TASK REQUIREMENTS:
Every line from the one holding "L3: 15uH (STG, VX) -> 47mH (STG, VX)" through the final line of the entries is to be reproduced exactly, and no other line.

INPUT MATERIAL:
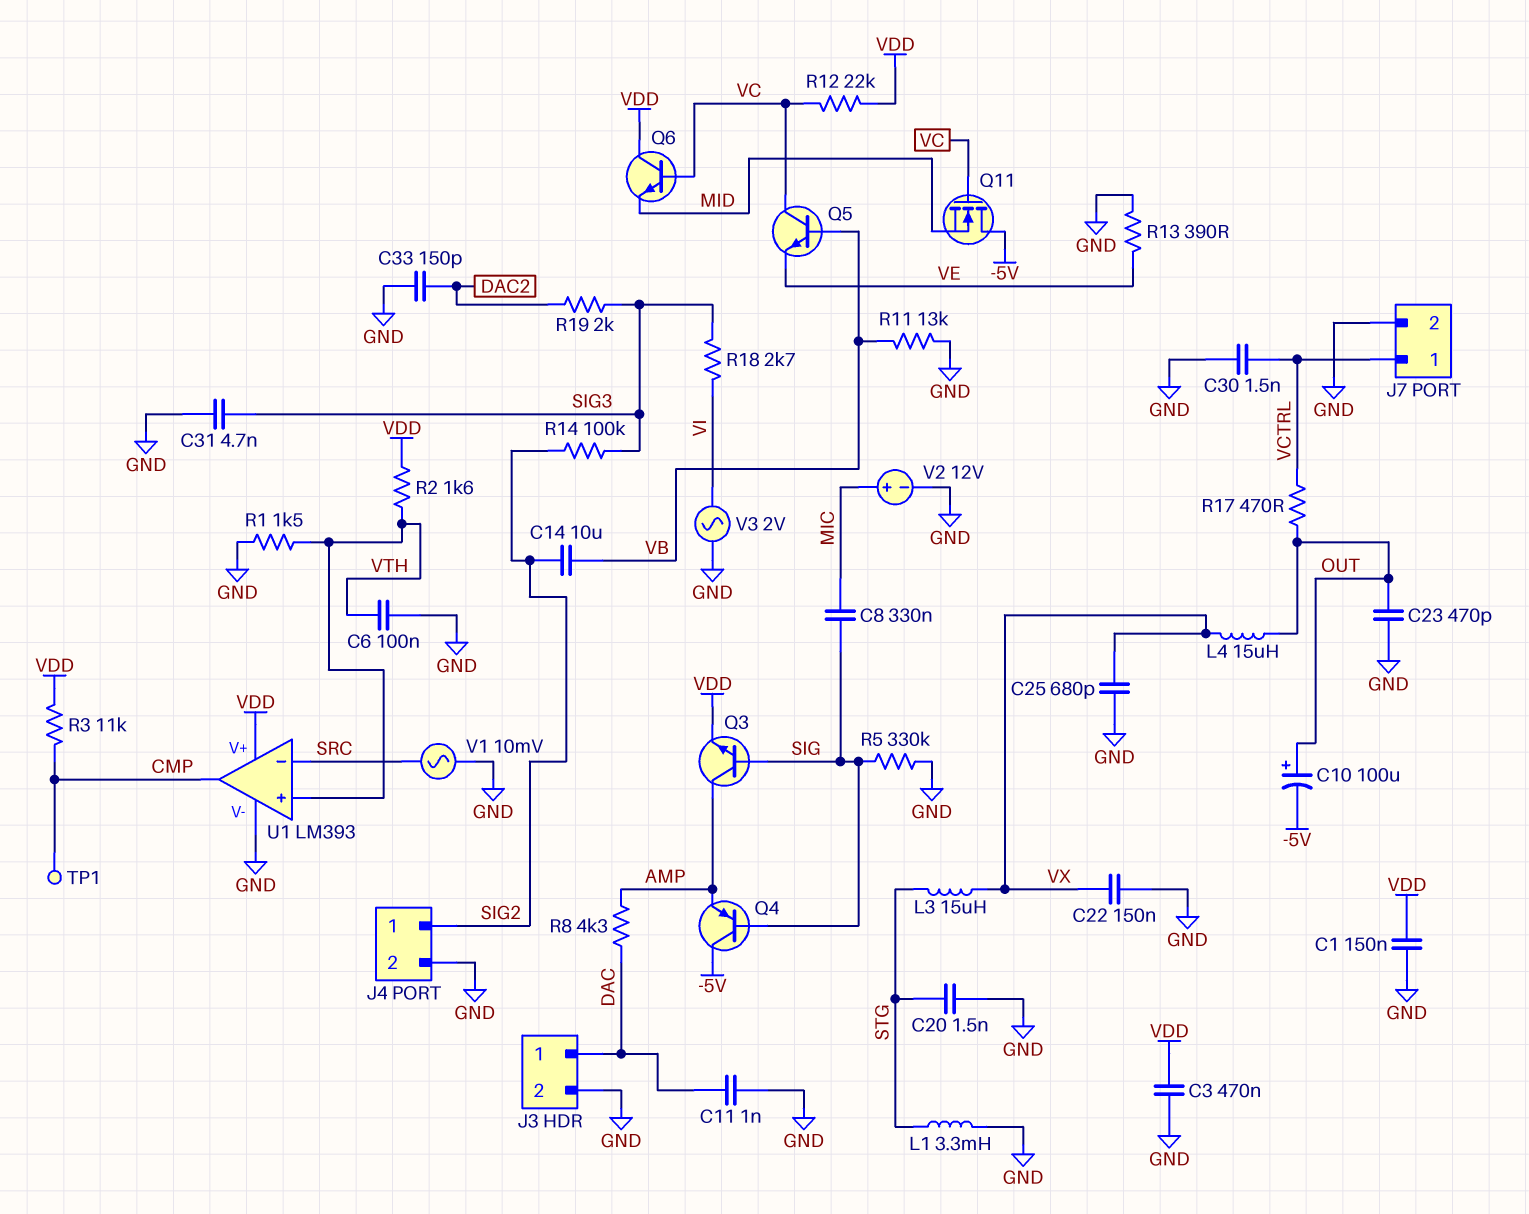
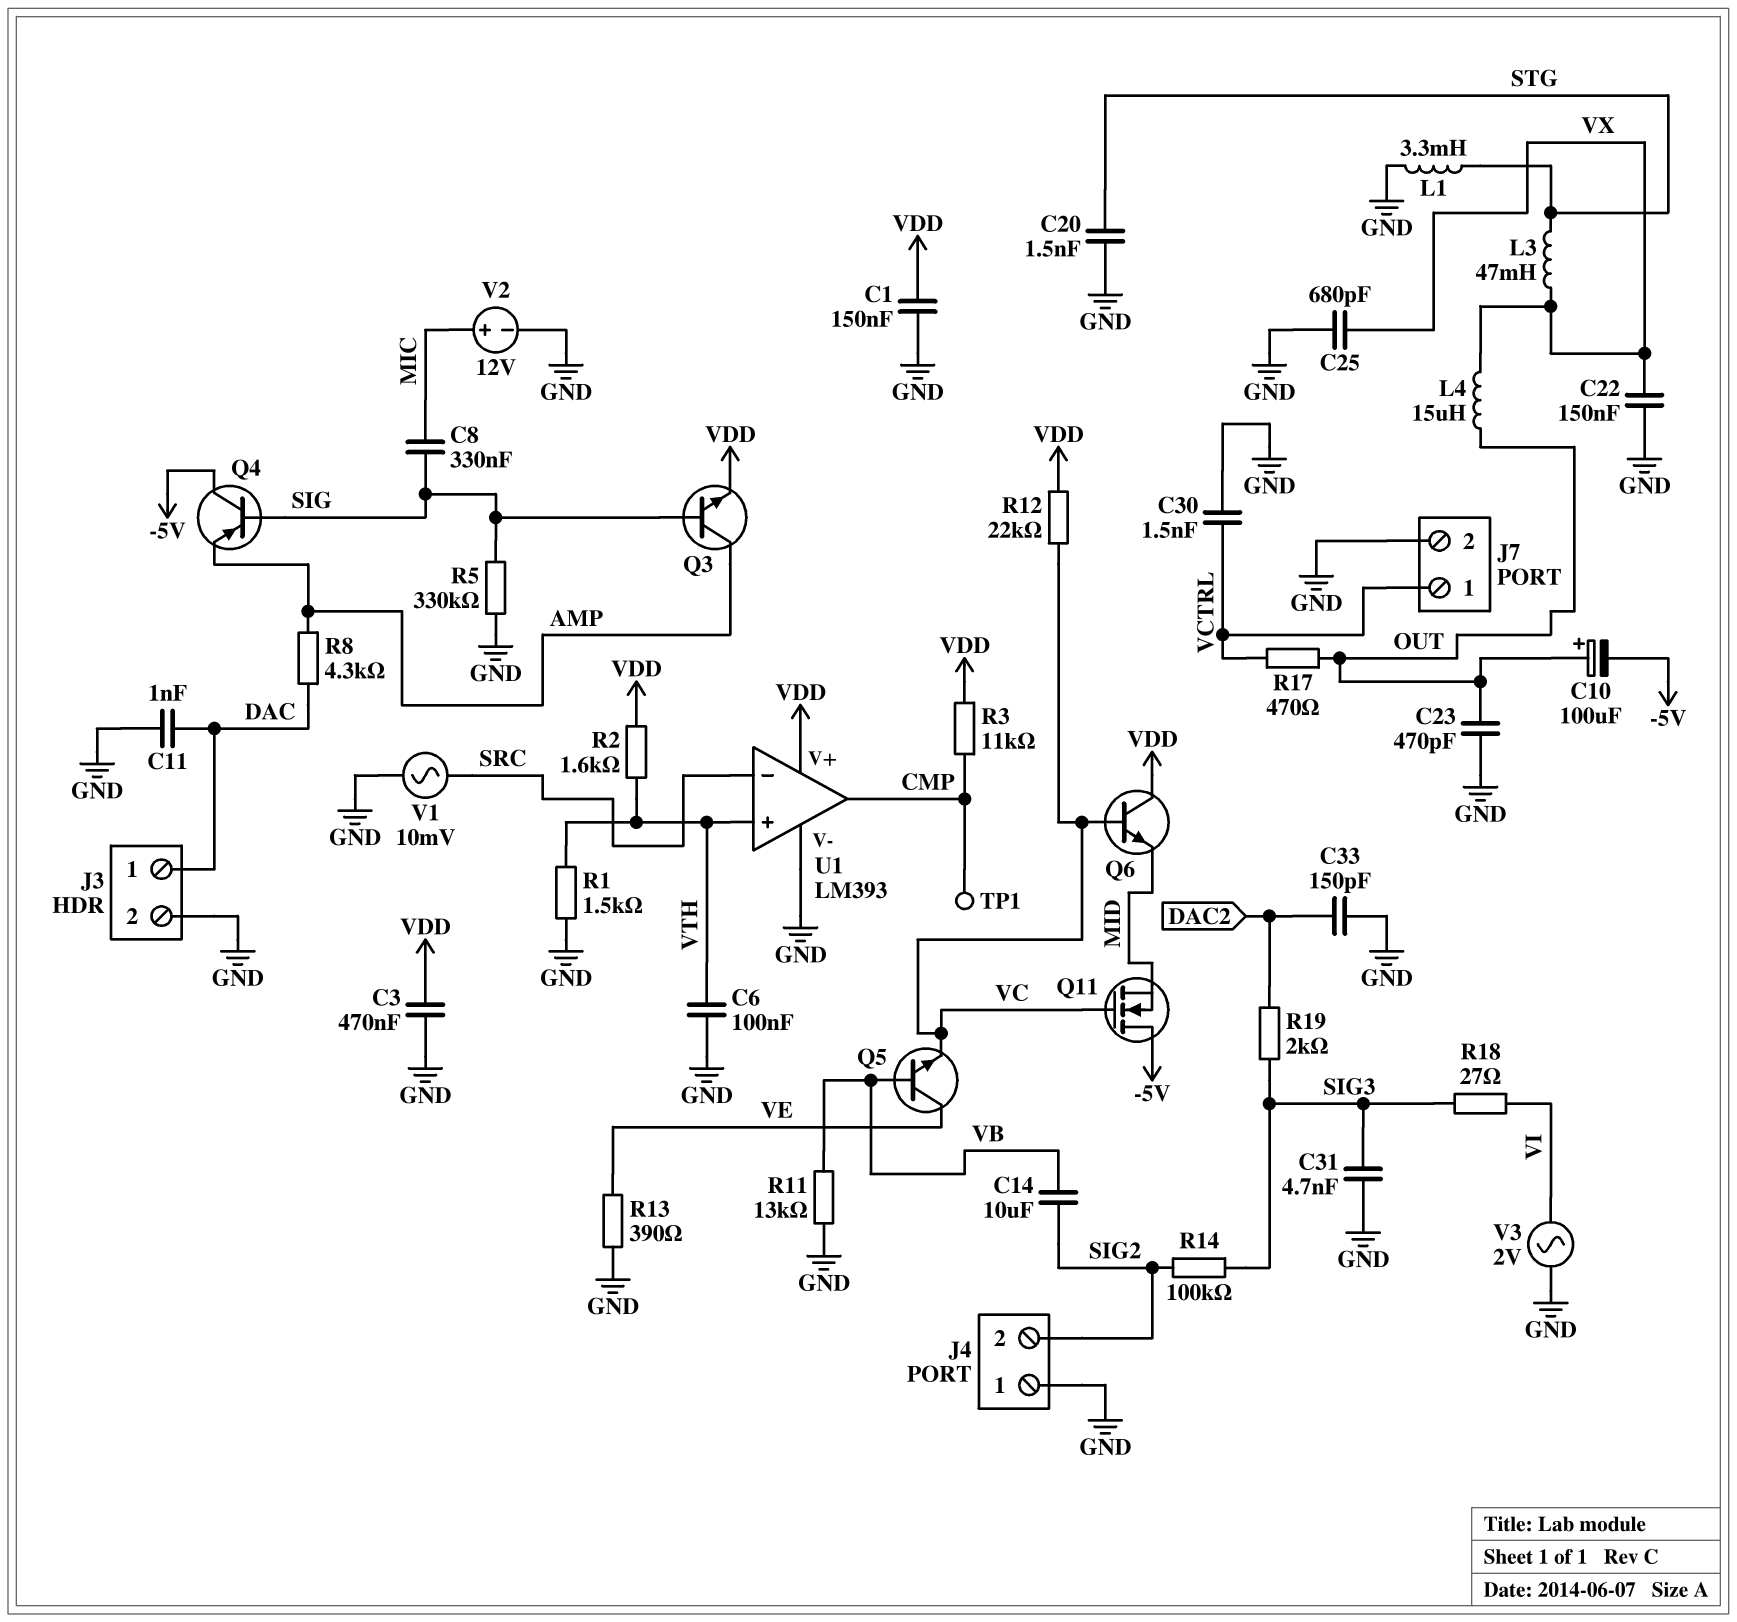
J4 pin 1: SIG2 -> GND
J4 pin 2: GND -> SIG2
L3: 15uH (STG, VX) -> 47mH (STG, VX)
Q5: NPN (B VB, C VC, E VE) -> NPN (B VB, C VE, E VC)
R18: 2.7k (SIG3, VI) -> 27 (SIG3, VI)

SOLUTION TO THE EXERCISE:
L3: 15uH (STG, VX) -> 47mH (STG, VX)
Q5: NPN (B VB, C VC, E VE) -> NPN (B VB, C VE, E VC)
R18: 2.7k (SIG3, VI) -> 27 (SIG3, VI)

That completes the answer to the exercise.